▸ REQUIREMENT: Sift through the material below and return the lines with "VBUS".

▸ SUPPLIED DATA:
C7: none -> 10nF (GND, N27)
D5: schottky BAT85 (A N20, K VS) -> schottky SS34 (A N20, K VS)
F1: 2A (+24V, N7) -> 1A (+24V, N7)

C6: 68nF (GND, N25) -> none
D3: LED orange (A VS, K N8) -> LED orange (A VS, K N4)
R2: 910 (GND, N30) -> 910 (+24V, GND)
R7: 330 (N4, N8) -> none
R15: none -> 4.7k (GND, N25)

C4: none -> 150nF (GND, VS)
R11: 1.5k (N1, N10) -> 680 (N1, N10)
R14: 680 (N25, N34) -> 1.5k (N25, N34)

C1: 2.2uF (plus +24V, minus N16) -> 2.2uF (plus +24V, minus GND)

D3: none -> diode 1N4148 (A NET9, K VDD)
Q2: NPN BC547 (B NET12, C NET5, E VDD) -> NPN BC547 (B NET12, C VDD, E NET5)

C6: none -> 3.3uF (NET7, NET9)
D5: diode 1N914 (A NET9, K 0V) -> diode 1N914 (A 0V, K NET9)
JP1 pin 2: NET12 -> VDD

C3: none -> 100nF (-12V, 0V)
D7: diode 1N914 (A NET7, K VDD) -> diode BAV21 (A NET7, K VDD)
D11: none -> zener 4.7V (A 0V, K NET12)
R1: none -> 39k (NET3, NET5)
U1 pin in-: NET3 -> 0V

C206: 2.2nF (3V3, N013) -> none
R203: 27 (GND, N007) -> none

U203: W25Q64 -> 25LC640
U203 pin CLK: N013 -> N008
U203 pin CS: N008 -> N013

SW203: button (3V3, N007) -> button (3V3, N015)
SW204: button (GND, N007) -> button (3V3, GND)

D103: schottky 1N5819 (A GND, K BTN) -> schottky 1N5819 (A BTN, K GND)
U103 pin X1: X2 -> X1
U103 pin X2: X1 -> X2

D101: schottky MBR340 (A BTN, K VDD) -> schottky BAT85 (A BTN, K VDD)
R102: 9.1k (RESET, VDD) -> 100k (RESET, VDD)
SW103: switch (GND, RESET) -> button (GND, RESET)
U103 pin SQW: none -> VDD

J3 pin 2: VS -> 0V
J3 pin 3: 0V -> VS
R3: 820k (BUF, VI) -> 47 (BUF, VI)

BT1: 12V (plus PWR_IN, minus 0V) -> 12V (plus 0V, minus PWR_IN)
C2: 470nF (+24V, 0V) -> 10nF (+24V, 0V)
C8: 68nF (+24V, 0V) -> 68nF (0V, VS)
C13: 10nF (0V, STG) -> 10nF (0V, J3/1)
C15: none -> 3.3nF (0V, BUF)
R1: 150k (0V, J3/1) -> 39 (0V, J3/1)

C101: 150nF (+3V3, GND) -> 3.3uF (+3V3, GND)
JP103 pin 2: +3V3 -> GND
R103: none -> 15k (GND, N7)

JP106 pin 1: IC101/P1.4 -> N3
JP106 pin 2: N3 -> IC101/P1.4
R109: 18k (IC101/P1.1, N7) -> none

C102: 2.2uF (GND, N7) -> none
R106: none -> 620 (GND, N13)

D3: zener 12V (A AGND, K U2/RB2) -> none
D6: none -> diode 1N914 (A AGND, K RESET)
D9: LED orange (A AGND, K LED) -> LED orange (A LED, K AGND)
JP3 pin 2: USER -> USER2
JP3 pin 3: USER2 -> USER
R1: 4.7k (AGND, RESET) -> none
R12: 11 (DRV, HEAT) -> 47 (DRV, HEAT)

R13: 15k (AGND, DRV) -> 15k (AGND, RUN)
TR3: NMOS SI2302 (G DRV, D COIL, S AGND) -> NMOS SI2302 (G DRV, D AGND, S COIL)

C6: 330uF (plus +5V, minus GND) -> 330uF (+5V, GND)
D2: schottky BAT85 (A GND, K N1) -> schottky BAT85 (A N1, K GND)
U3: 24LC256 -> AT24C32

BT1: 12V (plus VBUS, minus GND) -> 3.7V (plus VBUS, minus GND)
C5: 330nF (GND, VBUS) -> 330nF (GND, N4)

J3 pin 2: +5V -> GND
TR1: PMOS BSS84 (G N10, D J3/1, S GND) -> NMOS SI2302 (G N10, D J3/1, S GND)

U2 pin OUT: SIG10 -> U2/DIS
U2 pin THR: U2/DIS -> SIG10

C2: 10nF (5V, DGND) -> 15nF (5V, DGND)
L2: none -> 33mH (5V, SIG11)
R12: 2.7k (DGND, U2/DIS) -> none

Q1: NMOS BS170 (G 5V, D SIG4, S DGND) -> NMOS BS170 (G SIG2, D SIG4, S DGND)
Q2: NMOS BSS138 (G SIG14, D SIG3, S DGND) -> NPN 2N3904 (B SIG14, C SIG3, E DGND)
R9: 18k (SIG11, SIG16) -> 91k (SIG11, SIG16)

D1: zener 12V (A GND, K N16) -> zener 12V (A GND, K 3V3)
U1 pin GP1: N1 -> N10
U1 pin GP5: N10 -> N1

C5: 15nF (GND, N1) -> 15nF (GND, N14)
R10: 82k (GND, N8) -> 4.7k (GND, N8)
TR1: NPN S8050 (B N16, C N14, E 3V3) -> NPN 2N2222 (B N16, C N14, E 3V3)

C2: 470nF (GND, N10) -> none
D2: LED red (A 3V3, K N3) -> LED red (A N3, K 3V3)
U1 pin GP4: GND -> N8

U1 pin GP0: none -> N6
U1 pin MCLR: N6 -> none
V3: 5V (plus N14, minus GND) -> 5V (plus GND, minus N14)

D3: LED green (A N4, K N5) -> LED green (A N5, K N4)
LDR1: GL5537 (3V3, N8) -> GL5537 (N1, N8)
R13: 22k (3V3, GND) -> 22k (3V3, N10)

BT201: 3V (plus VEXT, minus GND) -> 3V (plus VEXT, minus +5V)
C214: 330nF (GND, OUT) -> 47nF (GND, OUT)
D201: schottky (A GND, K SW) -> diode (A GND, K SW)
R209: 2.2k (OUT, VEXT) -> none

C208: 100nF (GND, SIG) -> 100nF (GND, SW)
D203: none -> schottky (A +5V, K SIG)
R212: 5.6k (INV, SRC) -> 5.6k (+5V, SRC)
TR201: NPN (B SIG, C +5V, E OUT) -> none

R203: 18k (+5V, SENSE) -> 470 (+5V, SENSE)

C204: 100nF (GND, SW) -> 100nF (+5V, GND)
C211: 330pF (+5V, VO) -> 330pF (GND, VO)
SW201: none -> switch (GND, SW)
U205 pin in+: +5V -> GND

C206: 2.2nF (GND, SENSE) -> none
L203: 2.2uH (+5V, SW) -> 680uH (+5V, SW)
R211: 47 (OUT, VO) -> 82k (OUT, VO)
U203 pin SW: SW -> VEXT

▸ RESPONSE BELOW:
BT1: 12V (plus VBUS, minus GND) -> 3.7V (plus VBUS, minus GND)
C5: 330nF (GND, VBUS) -> 330nF (GND, N4)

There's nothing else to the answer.